(DATA PROVIDED begins)

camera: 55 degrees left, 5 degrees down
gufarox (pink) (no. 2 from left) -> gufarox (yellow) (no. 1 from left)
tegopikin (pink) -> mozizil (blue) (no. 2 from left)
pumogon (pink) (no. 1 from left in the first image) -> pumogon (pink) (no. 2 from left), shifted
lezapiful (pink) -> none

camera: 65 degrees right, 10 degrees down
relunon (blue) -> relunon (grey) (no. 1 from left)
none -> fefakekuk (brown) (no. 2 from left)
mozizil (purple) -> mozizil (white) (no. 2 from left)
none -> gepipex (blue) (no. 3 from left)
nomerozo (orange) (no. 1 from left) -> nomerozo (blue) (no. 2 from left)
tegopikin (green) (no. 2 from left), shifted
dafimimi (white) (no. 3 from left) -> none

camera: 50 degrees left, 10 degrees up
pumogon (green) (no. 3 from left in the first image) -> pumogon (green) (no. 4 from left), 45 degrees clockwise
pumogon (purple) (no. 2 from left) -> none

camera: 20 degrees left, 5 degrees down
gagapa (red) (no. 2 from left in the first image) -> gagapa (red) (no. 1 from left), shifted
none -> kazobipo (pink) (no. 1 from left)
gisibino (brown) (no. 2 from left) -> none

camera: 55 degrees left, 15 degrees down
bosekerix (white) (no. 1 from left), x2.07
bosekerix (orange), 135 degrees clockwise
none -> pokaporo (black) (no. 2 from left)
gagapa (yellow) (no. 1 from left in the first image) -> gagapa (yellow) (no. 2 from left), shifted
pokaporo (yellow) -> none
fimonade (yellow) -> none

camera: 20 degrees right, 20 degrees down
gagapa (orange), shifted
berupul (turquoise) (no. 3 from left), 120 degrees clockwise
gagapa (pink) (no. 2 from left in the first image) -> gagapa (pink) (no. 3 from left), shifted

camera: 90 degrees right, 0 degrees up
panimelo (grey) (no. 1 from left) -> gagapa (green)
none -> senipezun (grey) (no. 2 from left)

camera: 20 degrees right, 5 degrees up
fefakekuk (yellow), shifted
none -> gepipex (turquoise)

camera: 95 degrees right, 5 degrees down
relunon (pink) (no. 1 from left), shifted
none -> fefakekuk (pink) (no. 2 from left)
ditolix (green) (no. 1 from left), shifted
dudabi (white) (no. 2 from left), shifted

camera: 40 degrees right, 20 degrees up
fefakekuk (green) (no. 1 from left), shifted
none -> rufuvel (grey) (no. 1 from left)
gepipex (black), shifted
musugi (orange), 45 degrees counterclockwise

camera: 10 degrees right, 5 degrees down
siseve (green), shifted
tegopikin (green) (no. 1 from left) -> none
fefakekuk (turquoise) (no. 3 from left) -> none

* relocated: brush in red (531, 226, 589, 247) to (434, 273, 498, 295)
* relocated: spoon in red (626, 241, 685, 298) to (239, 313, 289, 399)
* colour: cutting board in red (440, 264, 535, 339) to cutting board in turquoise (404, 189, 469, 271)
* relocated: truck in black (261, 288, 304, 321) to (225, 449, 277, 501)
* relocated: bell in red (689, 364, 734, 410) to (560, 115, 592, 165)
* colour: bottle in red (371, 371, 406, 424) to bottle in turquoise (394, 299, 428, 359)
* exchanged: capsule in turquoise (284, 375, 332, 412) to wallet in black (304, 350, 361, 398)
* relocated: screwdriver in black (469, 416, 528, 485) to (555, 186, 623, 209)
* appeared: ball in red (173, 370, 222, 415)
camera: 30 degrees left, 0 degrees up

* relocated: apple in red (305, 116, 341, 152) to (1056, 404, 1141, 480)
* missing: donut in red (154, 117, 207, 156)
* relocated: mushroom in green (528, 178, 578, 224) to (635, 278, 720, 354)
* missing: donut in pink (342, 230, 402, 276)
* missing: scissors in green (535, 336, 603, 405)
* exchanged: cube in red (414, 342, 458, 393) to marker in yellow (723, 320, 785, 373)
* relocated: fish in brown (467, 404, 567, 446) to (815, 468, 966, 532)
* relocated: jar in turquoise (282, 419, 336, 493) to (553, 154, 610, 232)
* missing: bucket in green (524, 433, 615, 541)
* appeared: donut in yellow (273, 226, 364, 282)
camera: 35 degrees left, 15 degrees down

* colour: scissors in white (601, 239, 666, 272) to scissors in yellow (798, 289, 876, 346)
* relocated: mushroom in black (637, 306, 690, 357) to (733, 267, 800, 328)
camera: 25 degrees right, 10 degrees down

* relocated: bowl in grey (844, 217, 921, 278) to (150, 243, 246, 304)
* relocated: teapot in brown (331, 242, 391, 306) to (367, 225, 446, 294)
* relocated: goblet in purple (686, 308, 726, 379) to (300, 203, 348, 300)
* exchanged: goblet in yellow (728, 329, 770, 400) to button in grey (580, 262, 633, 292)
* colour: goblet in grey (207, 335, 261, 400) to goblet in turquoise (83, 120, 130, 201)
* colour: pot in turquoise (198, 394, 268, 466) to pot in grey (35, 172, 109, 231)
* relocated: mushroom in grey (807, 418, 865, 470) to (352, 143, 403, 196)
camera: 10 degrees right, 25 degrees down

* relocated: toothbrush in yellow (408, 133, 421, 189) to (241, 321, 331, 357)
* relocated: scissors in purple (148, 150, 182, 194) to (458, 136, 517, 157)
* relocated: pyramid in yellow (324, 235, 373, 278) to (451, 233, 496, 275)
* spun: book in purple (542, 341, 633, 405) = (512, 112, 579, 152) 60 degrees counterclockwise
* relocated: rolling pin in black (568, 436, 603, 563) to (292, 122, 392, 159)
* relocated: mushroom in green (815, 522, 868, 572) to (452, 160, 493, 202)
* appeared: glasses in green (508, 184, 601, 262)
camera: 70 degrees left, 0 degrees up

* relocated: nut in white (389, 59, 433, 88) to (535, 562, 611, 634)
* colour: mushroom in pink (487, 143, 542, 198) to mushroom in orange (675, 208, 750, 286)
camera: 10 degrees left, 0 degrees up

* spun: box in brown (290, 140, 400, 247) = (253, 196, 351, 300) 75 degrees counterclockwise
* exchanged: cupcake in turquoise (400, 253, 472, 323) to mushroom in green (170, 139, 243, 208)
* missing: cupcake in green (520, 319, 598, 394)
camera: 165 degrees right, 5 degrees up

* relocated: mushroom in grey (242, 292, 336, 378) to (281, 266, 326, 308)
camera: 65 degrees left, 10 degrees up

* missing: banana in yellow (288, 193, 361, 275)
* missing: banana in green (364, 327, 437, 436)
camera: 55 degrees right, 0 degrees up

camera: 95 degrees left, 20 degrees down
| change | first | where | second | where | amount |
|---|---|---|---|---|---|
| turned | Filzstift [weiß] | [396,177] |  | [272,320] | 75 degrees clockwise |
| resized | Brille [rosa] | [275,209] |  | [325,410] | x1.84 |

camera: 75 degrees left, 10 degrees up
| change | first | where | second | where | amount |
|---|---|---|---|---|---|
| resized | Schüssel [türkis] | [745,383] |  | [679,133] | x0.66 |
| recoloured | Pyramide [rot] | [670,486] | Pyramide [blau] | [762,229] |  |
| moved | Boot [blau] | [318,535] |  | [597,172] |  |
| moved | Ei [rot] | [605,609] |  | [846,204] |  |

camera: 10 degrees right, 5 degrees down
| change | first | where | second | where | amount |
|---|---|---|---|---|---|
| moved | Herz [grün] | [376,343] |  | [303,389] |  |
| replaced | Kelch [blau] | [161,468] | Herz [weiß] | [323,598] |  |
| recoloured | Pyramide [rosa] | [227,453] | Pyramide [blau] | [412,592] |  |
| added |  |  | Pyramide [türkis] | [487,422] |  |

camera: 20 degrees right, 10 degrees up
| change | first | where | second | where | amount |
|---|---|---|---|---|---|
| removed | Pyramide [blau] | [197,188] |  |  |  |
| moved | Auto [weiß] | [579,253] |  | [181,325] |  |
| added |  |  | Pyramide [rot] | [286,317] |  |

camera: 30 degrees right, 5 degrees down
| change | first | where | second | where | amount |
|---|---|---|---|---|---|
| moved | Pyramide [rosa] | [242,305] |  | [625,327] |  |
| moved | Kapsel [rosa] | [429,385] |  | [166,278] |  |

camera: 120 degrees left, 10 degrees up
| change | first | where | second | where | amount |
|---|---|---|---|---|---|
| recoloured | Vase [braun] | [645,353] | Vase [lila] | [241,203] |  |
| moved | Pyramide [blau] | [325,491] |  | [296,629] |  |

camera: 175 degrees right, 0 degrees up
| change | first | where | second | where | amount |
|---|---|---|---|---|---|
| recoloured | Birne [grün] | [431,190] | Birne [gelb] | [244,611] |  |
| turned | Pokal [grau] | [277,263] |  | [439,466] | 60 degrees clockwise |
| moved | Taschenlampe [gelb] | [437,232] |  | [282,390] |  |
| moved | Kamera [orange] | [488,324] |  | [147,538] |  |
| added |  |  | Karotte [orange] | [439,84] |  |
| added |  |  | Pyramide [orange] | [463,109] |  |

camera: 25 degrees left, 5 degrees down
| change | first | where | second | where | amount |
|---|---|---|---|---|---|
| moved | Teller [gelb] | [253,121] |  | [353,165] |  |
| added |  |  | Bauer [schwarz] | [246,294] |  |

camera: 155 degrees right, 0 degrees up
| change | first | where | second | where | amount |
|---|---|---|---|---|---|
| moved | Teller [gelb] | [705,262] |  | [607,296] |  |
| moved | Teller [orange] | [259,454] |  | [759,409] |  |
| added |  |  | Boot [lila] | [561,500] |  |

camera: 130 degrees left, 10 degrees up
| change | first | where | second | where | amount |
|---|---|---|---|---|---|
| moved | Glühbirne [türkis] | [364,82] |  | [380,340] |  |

(DATA PROVIDED ends)

• **PROBLEM DETAILS**: The entries above hold a line with "tegopikin (pink) ->" and a later line with "none -> gepipex (blue) (no. 3 from left)". Write out exactly those lines and all lines between, nothing more.

• **RESPONSE AREA**:
tegopikin (pink) -> mozizil (blue) (no. 2 from left)
pumogon (pink) (no. 1 from left in the first image) -> pumogon (pink) (no. 2 from left), shifted
lezapiful (pink) -> none

camera: 65 degrees right, 10 degrees down
relunon (blue) -> relunon (grey) (no. 1 from left)
none -> fefakekuk (brown) (no. 2 from left)
mozizil (purple) -> mozizil (white) (no. 2 from left)
none -> gepipex (blue) (no. 3 from left)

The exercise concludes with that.